- **DIRECTIONS FOR THIS TASK**
Reproduce exactly the lines of the listing from the one containing "camera: 90 degrees left, 15 degrees down" to its final line, both included.
· · · ·
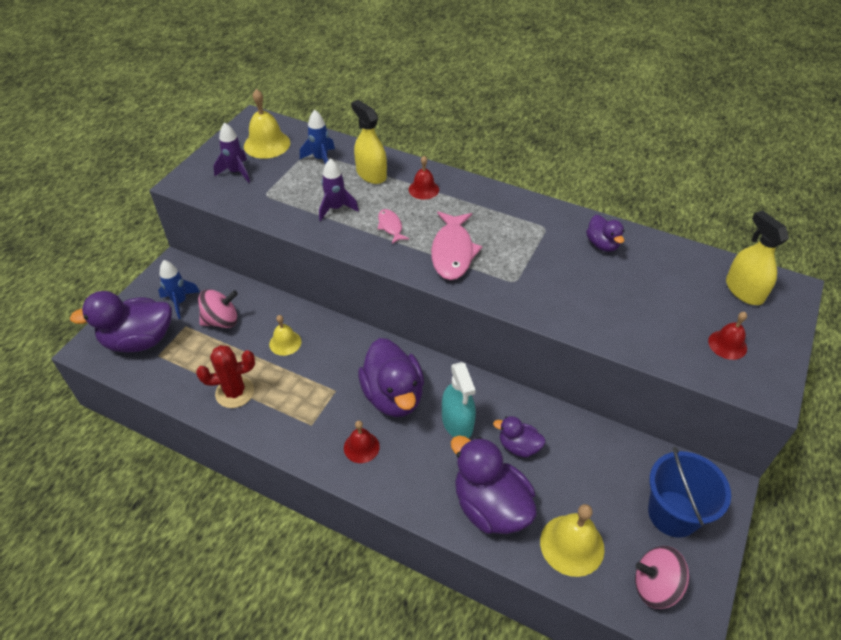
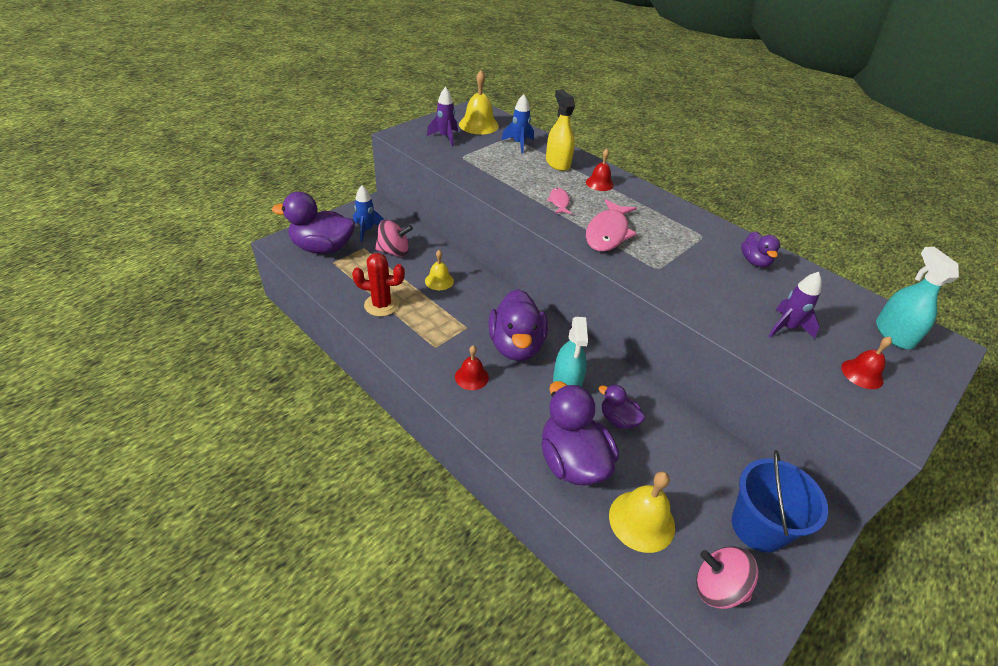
camera: 15 degrees right, 5 degrees down
(336, 208) = (517, 179): purple rocket -> purple rocket (786, 328)
(744, 290) = (893, 334): yellow spray bottle -> turquoise spray bottle

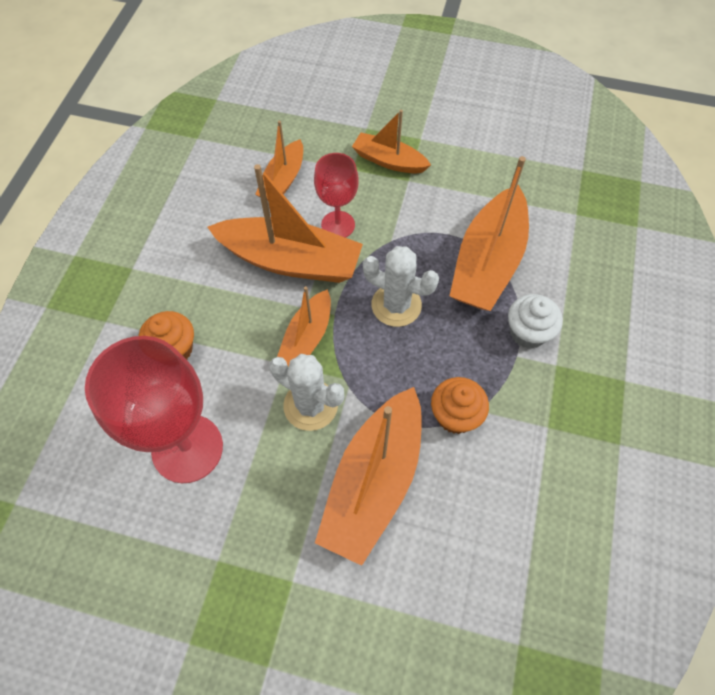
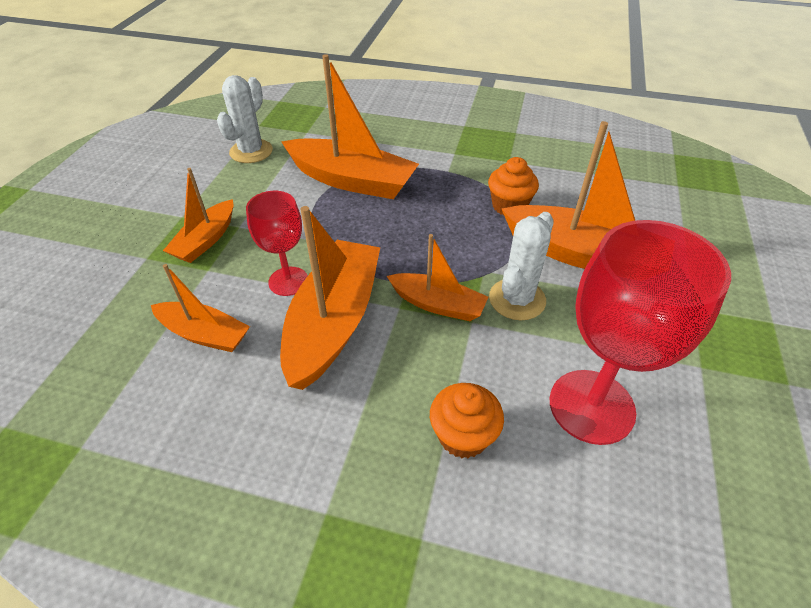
camera: 90 degrees left, 15 degrees down
(396, 305) = (397, 238): white cactus -> white cactus (251, 151)
(527, 332) = (425, 164): white cupcake -> none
· · · ·
- **YOUR RESPONSE**
camera: 90 degrees left, 15 degrees down
(396, 305) = (397, 238): white cactus -> white cactus (251, 151)
(527, 332) = (425, 164): white cupcake -> none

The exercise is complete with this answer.